## Your task
Where does the word "notebook" occur in the data below? Copy each line that holds it.

Dataset entries section start

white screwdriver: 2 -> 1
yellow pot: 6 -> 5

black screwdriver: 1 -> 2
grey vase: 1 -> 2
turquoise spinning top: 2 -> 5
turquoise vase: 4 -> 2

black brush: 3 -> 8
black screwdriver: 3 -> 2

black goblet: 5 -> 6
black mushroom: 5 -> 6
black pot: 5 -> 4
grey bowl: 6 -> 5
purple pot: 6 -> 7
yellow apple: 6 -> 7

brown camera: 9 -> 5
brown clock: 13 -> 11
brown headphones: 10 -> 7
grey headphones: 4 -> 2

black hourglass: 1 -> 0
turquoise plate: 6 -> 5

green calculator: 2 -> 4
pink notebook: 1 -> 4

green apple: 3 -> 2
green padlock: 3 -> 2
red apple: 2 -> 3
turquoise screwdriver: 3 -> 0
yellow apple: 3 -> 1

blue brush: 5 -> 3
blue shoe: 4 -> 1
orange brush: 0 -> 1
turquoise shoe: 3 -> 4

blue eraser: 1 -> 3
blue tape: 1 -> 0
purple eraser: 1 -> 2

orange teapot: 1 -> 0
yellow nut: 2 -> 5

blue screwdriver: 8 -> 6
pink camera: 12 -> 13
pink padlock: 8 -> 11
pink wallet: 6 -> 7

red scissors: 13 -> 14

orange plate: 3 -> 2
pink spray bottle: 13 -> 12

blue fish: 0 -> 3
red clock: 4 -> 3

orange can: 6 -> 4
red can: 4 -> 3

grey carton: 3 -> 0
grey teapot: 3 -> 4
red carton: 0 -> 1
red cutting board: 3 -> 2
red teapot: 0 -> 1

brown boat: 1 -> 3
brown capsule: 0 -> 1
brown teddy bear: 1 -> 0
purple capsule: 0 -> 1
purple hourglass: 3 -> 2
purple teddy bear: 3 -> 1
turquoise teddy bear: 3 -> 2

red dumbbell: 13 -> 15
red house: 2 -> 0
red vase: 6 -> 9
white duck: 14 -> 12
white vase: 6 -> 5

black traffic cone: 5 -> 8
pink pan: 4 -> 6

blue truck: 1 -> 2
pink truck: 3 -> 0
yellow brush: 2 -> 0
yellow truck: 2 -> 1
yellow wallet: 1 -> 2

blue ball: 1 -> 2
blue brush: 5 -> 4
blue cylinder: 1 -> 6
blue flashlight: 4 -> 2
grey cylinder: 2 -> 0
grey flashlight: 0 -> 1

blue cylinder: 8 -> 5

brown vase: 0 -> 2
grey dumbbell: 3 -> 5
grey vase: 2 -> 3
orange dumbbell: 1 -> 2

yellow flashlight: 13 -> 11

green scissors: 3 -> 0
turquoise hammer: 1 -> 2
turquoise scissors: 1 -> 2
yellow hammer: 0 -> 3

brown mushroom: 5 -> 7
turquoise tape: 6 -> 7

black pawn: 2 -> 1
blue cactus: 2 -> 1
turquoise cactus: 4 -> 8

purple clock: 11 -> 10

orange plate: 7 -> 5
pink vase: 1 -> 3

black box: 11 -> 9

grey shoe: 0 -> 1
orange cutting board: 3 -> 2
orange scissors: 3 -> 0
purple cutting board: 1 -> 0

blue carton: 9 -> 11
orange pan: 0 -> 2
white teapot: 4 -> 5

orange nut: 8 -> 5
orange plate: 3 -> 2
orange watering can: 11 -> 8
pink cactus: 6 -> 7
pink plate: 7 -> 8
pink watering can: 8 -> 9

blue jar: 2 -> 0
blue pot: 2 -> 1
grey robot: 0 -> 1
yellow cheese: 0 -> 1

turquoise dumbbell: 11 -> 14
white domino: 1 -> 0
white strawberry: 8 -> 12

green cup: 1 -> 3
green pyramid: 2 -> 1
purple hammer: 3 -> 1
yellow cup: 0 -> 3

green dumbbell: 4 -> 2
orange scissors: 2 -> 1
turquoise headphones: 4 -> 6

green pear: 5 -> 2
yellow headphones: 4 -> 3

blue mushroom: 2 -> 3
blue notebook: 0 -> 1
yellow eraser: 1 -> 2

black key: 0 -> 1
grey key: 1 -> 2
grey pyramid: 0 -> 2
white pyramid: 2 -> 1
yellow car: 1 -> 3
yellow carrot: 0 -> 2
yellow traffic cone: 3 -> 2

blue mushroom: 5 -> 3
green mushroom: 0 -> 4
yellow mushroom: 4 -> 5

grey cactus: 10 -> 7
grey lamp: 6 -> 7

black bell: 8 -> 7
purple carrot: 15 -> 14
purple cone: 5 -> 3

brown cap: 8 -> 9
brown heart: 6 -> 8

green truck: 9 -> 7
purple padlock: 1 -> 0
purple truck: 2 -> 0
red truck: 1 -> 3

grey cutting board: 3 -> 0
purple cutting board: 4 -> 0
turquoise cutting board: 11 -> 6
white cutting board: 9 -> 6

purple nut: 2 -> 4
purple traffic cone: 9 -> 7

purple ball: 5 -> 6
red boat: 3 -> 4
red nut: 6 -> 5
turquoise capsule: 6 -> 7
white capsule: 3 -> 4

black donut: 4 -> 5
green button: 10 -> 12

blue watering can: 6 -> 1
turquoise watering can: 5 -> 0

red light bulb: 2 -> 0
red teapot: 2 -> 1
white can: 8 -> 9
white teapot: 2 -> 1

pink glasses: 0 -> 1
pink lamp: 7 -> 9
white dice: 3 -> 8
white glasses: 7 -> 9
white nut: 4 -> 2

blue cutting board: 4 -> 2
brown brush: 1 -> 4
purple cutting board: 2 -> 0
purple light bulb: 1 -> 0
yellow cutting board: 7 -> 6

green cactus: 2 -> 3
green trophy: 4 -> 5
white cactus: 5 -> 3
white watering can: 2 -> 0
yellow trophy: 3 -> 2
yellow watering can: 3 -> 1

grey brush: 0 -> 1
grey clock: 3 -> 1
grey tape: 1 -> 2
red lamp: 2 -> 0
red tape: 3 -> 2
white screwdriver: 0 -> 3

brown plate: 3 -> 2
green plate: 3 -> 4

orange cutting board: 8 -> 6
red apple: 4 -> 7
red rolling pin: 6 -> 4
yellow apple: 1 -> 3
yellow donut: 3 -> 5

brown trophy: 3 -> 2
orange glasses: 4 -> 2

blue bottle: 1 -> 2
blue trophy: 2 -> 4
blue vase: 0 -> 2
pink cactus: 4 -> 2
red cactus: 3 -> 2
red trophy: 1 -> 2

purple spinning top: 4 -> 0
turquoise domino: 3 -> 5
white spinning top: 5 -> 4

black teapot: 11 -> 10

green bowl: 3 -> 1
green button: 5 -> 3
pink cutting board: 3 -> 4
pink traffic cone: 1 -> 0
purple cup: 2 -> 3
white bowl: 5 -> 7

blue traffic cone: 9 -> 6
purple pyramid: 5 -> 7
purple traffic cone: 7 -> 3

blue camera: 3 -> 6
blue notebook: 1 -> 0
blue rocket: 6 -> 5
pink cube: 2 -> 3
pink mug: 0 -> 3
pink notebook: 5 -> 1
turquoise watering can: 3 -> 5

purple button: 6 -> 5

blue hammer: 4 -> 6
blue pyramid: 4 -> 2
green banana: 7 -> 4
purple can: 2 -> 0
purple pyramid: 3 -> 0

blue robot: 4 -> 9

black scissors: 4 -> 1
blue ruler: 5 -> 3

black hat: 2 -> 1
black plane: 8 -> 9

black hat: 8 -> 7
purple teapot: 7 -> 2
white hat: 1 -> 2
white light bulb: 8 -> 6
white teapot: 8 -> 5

Dataset entries section end

## Solved problem
pink notebook: 1 -> 4
blue notebook: 0 -> 1
blue notebook: 1 -> 0
pink notebook: 5 -> 1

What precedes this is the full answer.